(Dataset items)
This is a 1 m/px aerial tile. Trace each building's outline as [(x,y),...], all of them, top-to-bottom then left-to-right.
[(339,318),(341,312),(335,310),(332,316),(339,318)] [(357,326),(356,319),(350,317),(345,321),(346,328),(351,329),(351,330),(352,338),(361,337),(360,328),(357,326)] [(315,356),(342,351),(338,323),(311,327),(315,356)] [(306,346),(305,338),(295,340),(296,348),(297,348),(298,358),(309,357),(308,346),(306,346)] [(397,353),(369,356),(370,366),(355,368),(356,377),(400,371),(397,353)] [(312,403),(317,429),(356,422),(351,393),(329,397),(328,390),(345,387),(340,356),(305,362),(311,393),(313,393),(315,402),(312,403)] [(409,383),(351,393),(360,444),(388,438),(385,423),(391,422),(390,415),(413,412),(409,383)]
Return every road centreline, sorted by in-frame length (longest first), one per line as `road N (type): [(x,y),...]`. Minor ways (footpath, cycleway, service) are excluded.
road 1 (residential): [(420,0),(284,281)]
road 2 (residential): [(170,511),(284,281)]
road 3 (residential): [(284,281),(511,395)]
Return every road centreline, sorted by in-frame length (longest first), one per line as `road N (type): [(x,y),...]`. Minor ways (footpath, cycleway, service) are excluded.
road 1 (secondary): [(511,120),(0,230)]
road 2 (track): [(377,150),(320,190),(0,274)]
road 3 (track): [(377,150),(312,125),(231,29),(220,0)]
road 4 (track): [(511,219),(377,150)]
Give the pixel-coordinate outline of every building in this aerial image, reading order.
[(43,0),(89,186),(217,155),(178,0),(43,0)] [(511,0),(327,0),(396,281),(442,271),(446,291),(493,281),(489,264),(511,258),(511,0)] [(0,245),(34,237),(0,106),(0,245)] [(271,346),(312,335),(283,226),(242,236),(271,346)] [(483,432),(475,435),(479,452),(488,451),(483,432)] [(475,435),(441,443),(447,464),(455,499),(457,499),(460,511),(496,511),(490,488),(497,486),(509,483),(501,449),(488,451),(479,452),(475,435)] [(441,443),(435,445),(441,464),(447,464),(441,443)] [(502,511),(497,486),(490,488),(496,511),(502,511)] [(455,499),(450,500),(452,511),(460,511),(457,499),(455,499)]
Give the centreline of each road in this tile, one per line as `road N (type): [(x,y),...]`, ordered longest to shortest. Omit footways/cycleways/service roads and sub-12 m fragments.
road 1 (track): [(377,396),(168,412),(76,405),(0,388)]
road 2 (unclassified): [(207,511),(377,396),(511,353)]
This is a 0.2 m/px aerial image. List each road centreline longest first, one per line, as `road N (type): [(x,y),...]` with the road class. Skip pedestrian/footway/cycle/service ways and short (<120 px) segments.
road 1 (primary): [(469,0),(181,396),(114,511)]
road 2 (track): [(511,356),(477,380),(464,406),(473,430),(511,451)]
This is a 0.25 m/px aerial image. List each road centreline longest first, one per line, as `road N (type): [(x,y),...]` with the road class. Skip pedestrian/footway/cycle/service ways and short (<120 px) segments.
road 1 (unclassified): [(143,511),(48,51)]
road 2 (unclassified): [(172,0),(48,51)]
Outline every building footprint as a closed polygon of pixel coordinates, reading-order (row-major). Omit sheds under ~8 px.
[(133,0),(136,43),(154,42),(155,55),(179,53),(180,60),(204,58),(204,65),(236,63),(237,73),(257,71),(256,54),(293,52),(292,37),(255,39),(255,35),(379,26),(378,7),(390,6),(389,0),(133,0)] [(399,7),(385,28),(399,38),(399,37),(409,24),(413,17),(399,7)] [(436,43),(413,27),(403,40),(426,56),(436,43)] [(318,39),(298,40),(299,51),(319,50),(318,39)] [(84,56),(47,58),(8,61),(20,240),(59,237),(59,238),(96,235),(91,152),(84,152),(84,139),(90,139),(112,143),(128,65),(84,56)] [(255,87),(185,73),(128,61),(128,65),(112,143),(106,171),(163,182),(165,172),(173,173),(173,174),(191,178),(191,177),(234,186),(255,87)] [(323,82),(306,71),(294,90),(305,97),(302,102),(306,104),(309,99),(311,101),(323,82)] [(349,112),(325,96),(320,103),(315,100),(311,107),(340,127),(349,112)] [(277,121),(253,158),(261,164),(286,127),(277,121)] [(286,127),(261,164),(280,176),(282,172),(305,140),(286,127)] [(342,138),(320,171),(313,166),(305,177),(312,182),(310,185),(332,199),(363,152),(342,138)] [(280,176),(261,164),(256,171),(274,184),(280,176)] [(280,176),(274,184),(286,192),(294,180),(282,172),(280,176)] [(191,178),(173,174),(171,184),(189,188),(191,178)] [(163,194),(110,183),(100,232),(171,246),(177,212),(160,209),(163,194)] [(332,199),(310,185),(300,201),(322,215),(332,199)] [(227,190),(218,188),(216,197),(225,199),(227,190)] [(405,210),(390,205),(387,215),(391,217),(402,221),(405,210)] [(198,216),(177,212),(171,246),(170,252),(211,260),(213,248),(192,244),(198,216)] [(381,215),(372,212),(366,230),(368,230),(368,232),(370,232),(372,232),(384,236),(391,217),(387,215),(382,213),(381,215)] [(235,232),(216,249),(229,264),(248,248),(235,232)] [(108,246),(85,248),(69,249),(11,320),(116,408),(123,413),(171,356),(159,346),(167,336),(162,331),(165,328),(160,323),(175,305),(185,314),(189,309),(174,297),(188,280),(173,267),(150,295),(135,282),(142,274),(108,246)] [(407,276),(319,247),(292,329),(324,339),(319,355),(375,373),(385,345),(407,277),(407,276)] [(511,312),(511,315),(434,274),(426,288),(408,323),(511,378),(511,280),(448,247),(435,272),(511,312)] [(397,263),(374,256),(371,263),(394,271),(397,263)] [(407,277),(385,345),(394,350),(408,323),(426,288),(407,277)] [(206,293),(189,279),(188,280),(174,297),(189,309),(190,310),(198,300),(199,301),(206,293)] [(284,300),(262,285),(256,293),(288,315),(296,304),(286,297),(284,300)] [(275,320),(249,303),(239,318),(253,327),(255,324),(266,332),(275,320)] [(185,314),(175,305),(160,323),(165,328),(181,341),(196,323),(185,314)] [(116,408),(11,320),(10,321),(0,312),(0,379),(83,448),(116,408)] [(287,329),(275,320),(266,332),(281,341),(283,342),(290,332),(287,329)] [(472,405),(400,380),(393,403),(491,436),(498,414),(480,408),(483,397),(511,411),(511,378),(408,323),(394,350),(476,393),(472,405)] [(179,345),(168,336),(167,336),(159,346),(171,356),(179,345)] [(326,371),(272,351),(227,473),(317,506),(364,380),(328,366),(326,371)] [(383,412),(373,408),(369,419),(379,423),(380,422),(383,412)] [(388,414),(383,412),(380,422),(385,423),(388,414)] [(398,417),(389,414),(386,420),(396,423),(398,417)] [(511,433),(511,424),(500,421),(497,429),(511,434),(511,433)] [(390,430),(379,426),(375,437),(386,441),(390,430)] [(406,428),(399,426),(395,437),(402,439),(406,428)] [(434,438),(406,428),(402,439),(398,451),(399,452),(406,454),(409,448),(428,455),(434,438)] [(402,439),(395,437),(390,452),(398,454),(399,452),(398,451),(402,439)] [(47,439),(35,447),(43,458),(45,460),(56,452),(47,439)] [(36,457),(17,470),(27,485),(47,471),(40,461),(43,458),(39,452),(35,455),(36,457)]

WORK INSTRUCTIONS =>
Copy the records above verbatim, from their first line through the line that contains "road 4 (track): [(511,219),(377,150)]", including both of those lines.

SOLUTION FOR THIS PROBLEM =>
This is a 1 m/px aerial tile. Trace each building's outline as [(x,y),...], all of them, top-to-bottom then left-to-right.
[(339,318),(341,312),(335,310),(332,316),(339,318)] [(357,326),(356,319),(350,317),(345,321),(346,328),(351,329),(351,330),(352,338),(361,337),(360,328),(357,326)] [(315,356),(342,351),(338,323),(311,327),(315,356)] [(306,346),(305,338),(295,340),(296,348),(297,348),(298,358),(309,357),(308,346),(306,346)] [(397,353),(369,356),(370,366),(355,368),(356,377),(400,371),(397,353)] [(312,403),(317,429),(356,422),(351,393),(329,397),(328,390),(345,387),(340,356),(305,362),(311,393),(313,393),(315,402),(312,403)] [(409,383),(351,393),(360,444),(388,438),(385,423),(391,422),(390,415),(413,412),(409,383)]
Return every road centreline, sorted by in-frame length (longest first), one per line as `road N (type): [(x,y),...]`. Minor ways (footpath, cycleway, service) are excluded.
road 1 (residential): [(420,0),(284,281)]
road 2 (residential): [(170,511),(284,281)]
road 3 (residential): [(284,281),(511,395)]
Return every road centreline, sorted by in-frame length (longest first), one per line as `road N (type): [(x,y),...]`. Minor ways (footpath, cycleway, service) are excluded.
road 1 (secondary): [(511,120),(0,230)]
road 2 (track): [(377,150),(320,190),(0,274)]
road 3 (track): [(377,150),(312,125),(231,29),(220,0)]
road 4 (track): [(511,219),(377,150)]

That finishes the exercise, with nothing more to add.